▶ [Instructions for the task]
Transcribe the listing verbatim, please, with images dropped.

===== Task inputs

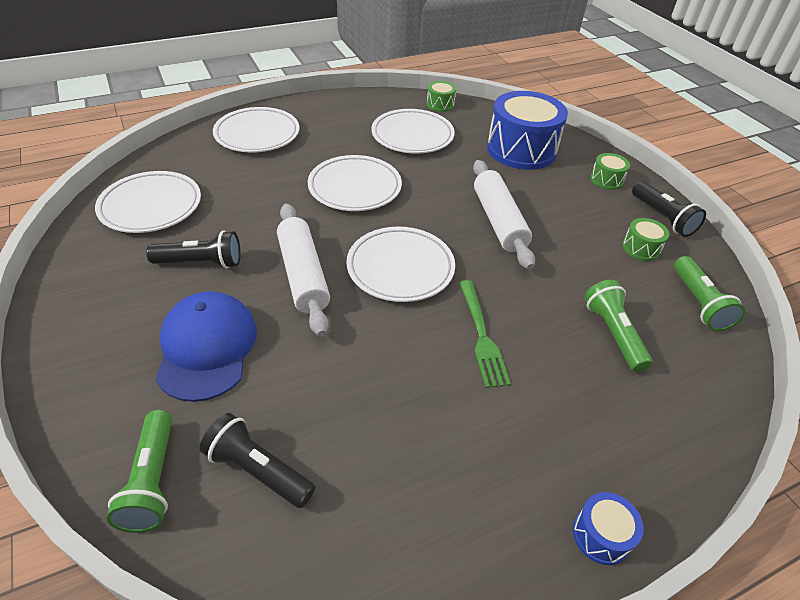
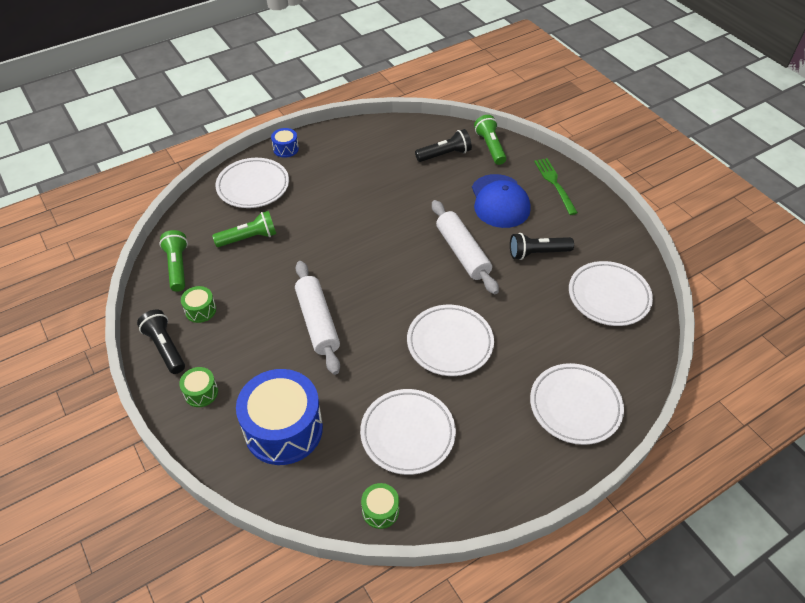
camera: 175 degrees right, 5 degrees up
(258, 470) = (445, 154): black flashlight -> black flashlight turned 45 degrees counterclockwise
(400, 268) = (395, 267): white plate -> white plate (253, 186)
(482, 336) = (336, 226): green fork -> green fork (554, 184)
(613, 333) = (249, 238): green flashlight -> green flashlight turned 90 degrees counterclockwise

==========

▶ [Task answer]
camera: 175 degrees right, 5 degrees up
(258, 470) = (445, 154): black flashlight -> black flashlight turned 45 degrees counterclockwise
(400, 268) = (395, 267): white plate -> white plate (253, 186)
(482, 336) = (336, 226): green fork -> green fork (554, 184)
(613, 333) = (249, 238): green flashlight -> green flashlight turned 90 degrees counterclockwise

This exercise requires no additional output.